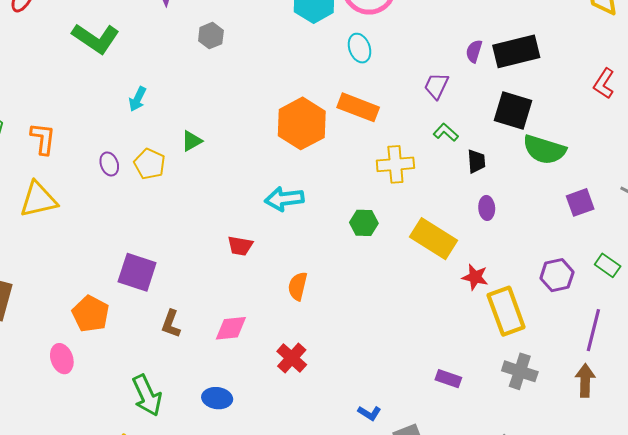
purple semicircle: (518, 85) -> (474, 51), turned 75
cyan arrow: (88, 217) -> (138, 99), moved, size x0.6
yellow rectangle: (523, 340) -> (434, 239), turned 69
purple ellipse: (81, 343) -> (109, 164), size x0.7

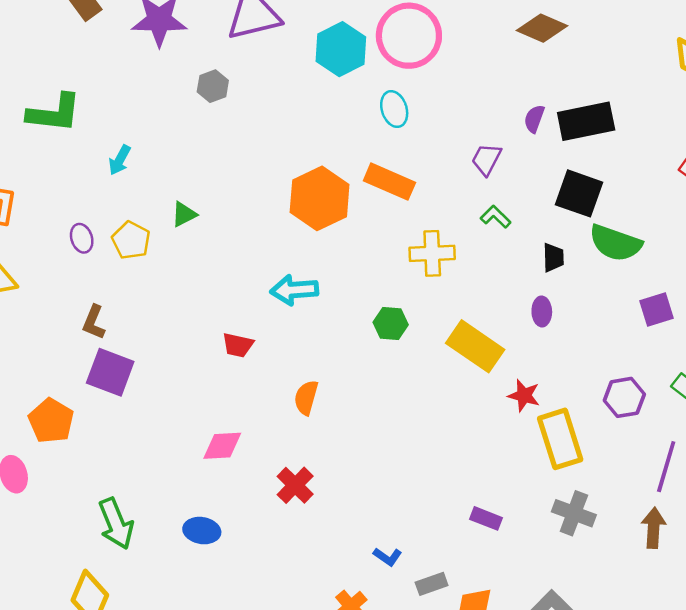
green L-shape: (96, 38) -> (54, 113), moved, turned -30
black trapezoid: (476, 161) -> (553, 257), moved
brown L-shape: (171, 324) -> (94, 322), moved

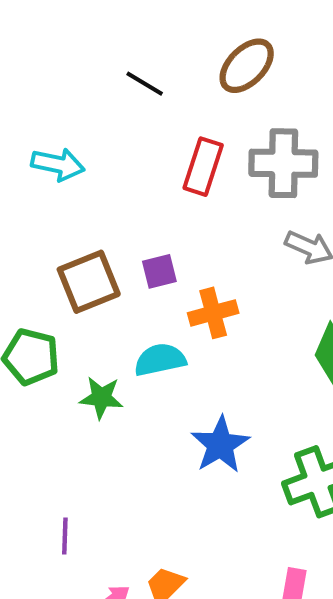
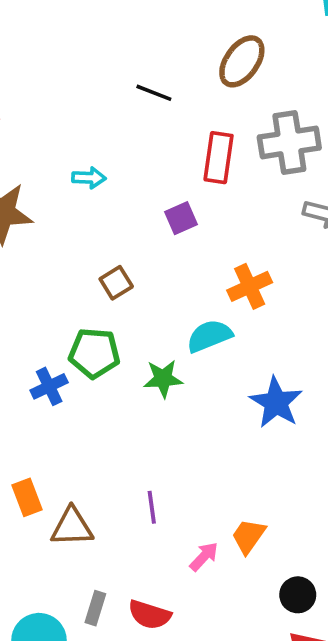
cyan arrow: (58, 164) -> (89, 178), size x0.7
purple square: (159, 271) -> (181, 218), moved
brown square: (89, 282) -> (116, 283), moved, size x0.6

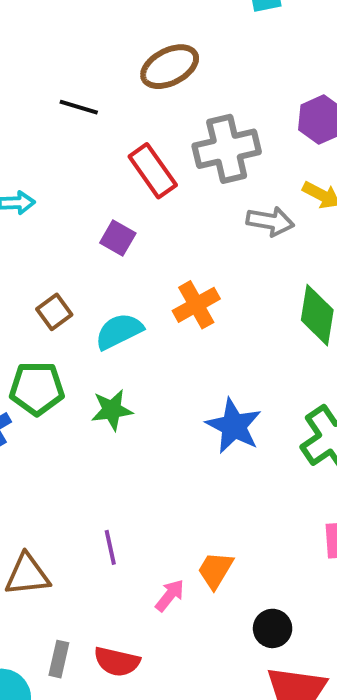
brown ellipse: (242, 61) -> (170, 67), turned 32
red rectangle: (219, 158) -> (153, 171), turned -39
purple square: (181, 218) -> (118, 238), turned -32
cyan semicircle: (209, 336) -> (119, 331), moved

* * *

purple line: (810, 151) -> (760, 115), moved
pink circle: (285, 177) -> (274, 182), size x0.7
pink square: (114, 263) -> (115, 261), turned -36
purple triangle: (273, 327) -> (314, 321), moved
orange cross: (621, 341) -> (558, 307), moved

**Exercise directions:**
Show each line of the material that includes the word "square".

**Task result:**
purple square: (159, 271) -> (181, 218), moved
brown square: (89, 282) -> (116, 283), moved, size x0.6
purple square: (181, 218) -> (118, 238), turned -32
pink square: (114, 263) -> (115, 261), turned -36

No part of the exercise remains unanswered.